Working from the entries below, give again each line from the first through the one containing "green teapot [190,315,279,415]", exactly and with nothing else.

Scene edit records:
--*--

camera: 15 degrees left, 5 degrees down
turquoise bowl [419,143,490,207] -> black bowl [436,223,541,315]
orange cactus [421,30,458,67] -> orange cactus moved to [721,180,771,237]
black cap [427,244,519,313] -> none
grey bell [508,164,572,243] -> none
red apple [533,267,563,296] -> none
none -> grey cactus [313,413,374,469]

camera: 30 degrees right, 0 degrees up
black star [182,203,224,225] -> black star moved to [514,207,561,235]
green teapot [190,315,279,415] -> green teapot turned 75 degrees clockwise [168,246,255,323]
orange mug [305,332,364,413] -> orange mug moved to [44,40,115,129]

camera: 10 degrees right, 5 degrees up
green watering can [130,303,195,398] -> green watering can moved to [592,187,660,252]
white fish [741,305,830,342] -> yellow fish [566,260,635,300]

--*--

**SOLUTION:**
camera: 15 degrees left, 5 degrees down
turquoise bowl [419,143,490,207] -> black bowl [436,223,541,315]
orange cactus [421,30,458,67] -> orange cactus moved to [721,180,771,237]
black cap [427,244,519,313] -> none
grey bell [508,164,572,243] -> none
red apple [533,267,563,296] -> none
none -> grey cactus [313,413,374,469]

camera: 30 degrees right, 0 degrees up
black star [182,203,224,225] -> black star moved to [514,207,561,235]
green teapot [190,315,279,415] -> green teapot turned 75 degrees clockwise [168,246,255,323]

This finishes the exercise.